• [To do]
Your copy of the entries must be exact, and it must not include the pictures.

+---+

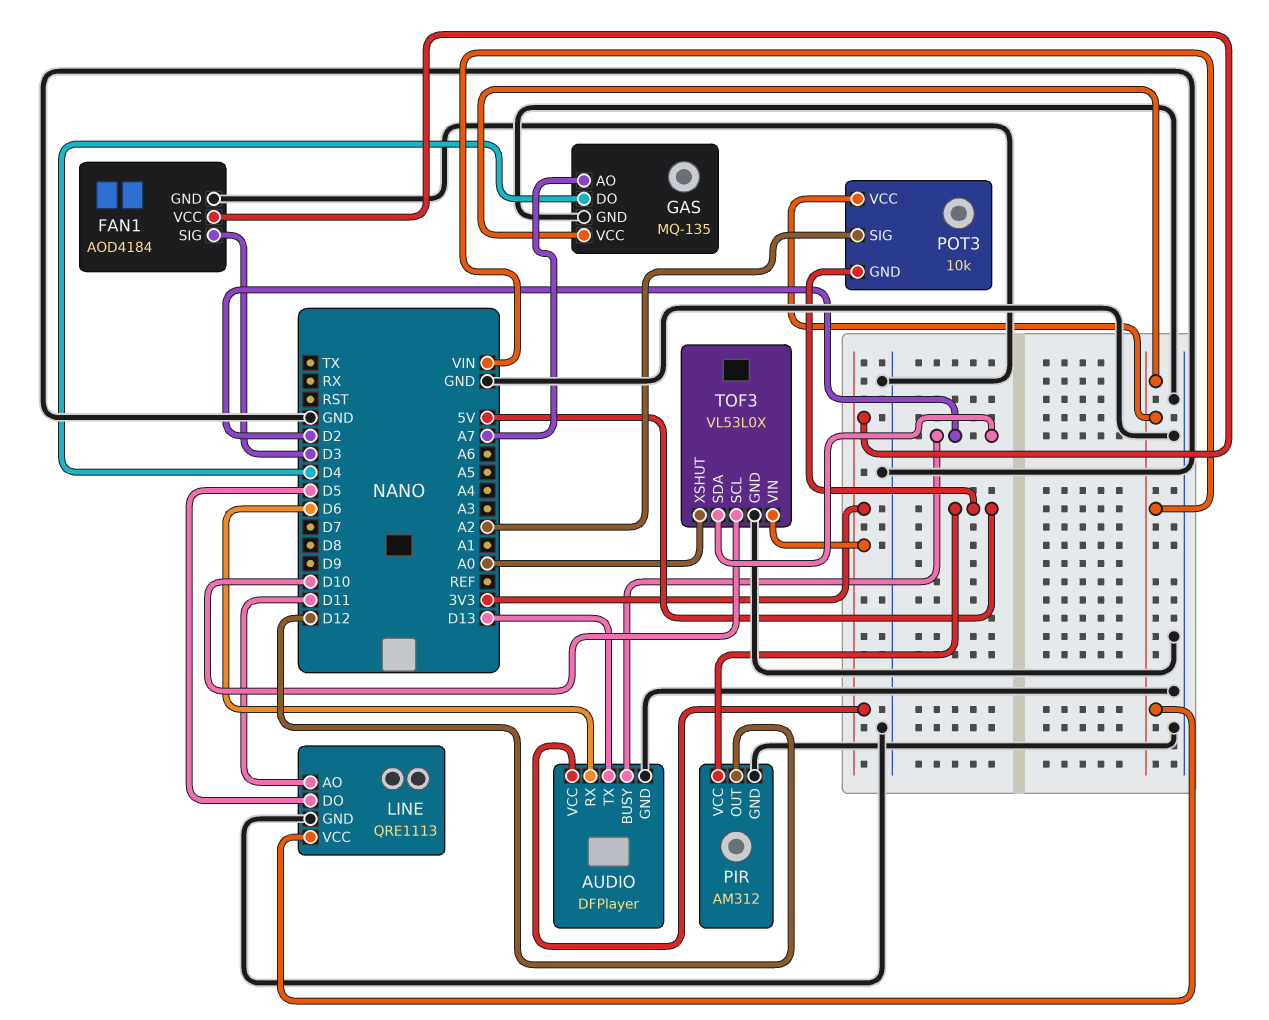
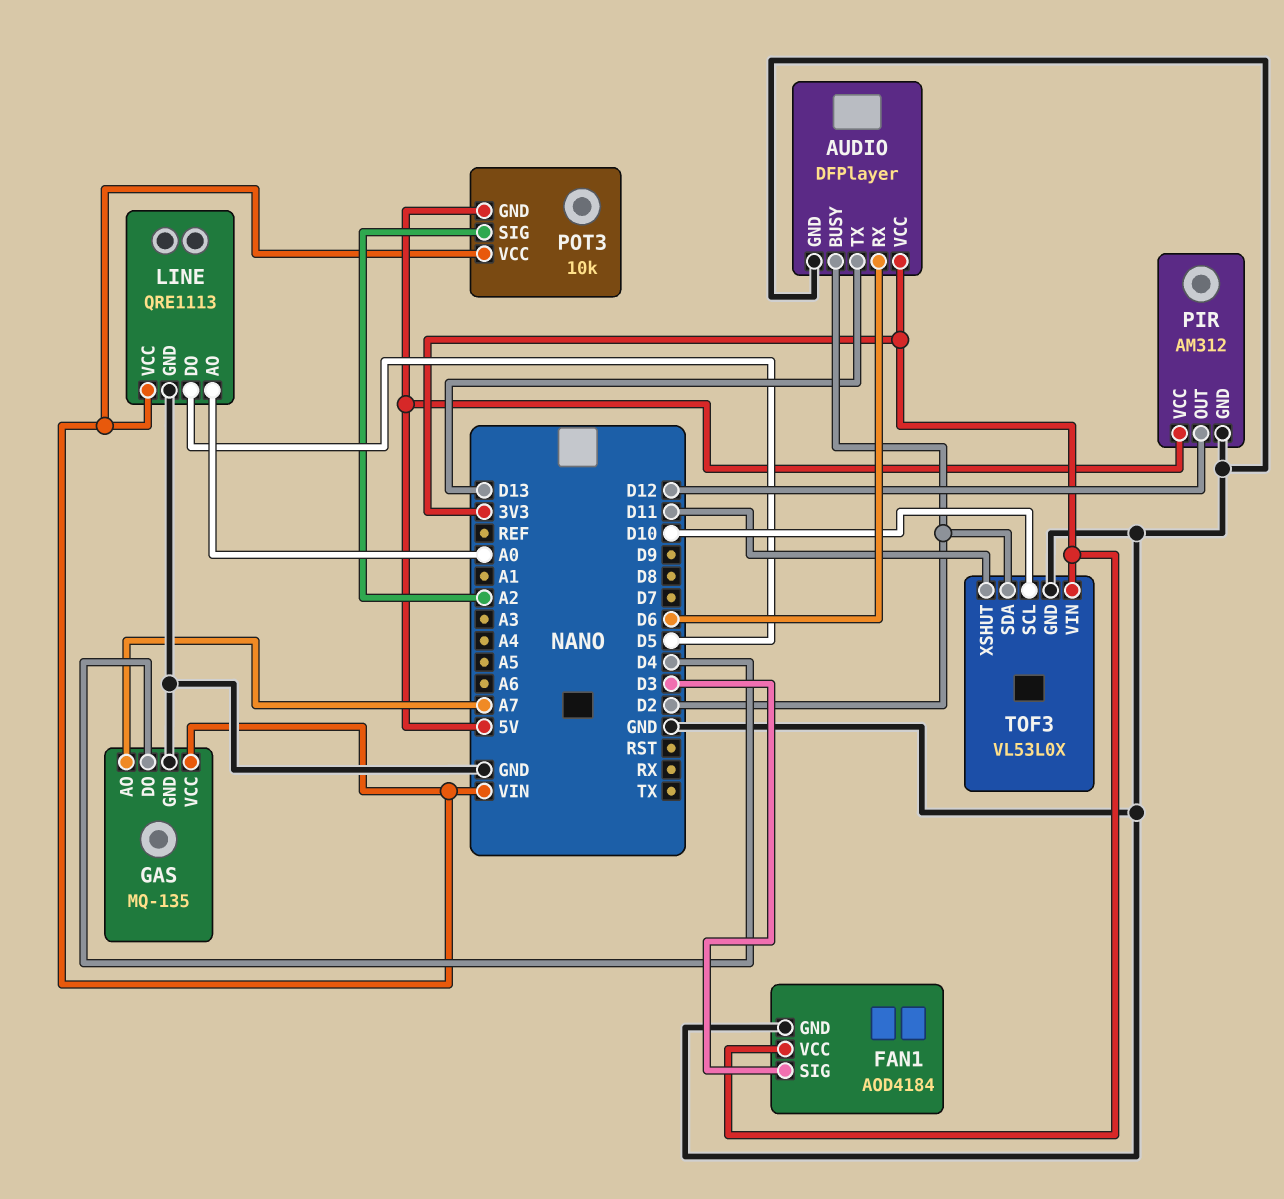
LINE pin AO: D11 -> A0
TOF3 pin XSHUT: A0 -> D11

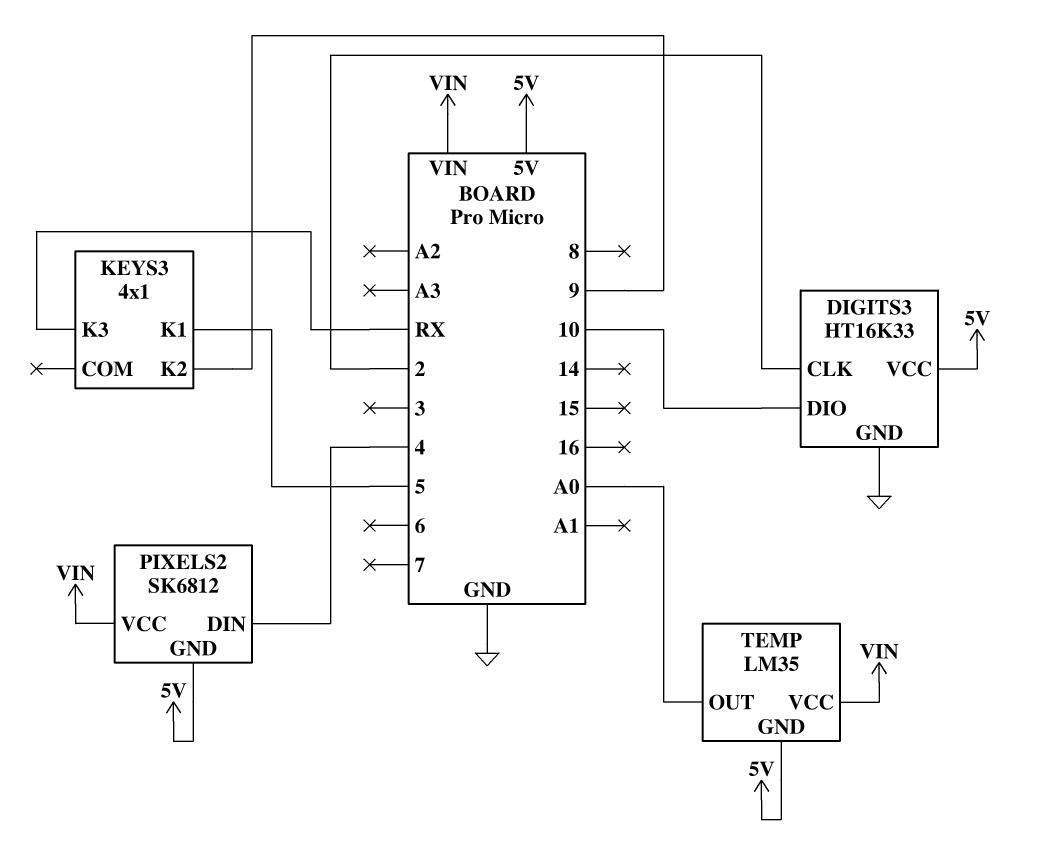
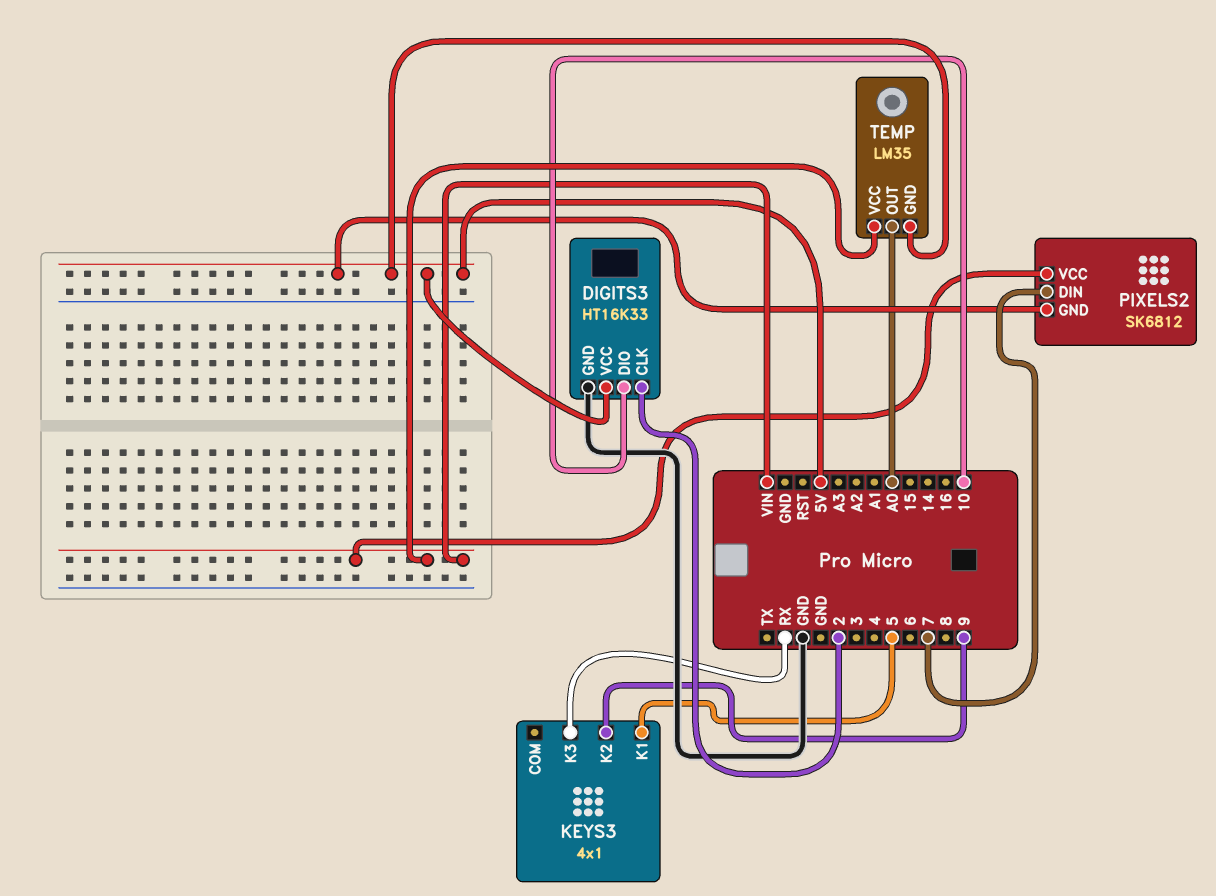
PIXELS2 pin DIN: 4 -> 7

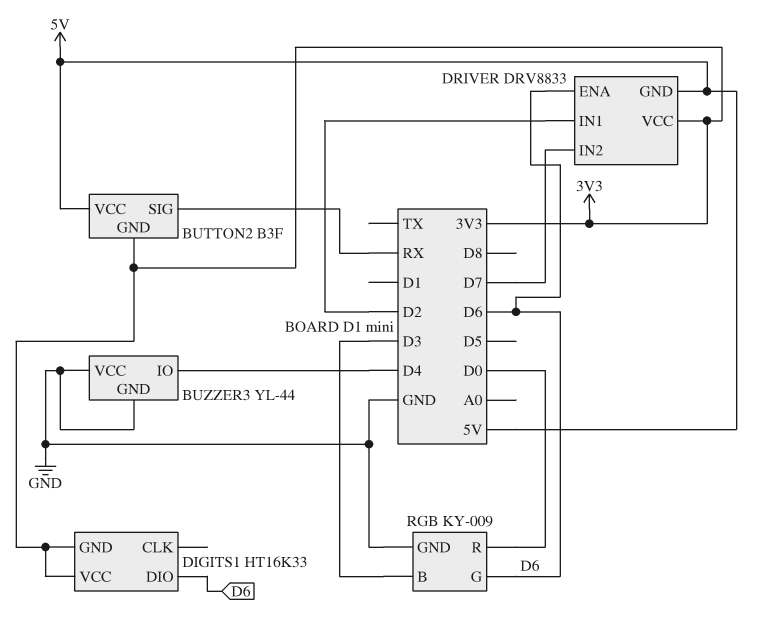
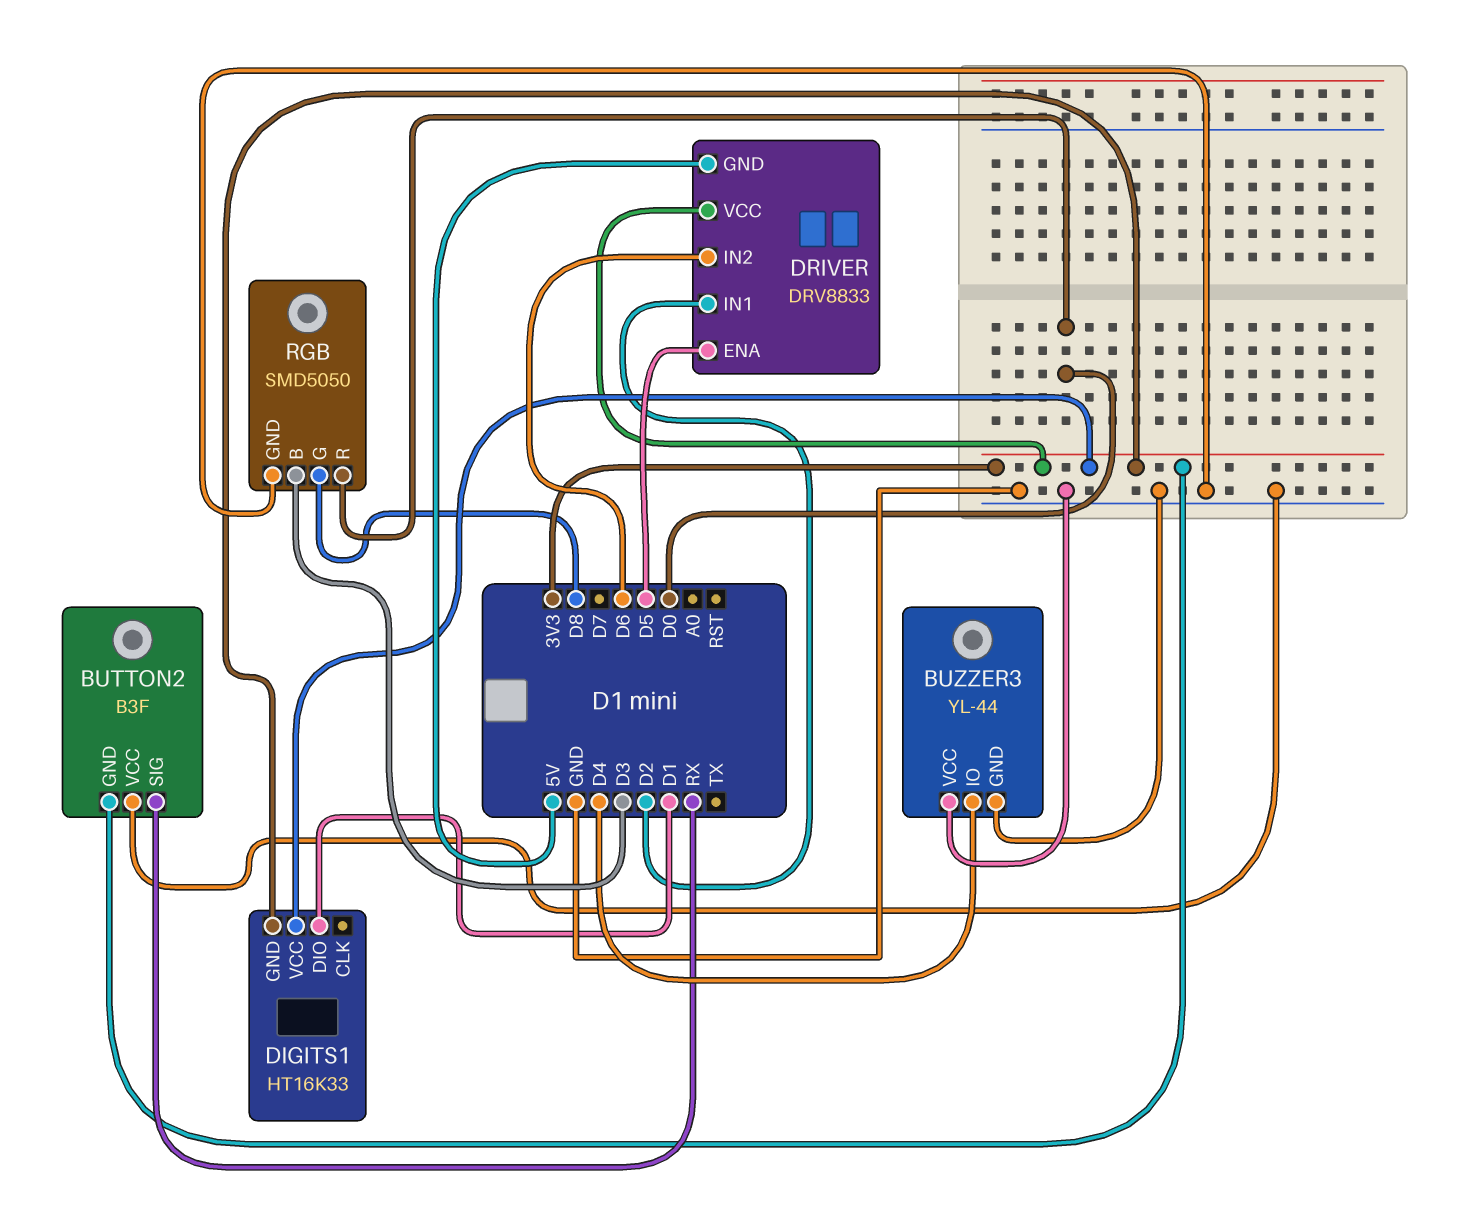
BUTTON2 pin VCC: 5V -> GND
DIGITS1 pin DIO: D6 -> D1
DRIVER pin ENA: D6 -> D5
DRIVER pin IN2: D7 -> D6
RGB: KY-009 -> SMD5050
RGB pin G: D6 -> D8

+---+

• [Reply to the exercise]
LINE pin AO: D11 -> A0
TOF3 pin XSHUT: A0 -> D11

PIXELS2 pin DIN: 4 -> 7

BUTTON2 pin VCC: 5V -> GND
DIGITS1 pin DIO: D6 -> D1
DRIVER pin ENA: D6 -> D5
DRIVER pin IN2: D7 -> D6
RGB: KY-009 -> SMD5050
RGB pin G: D6 -> D8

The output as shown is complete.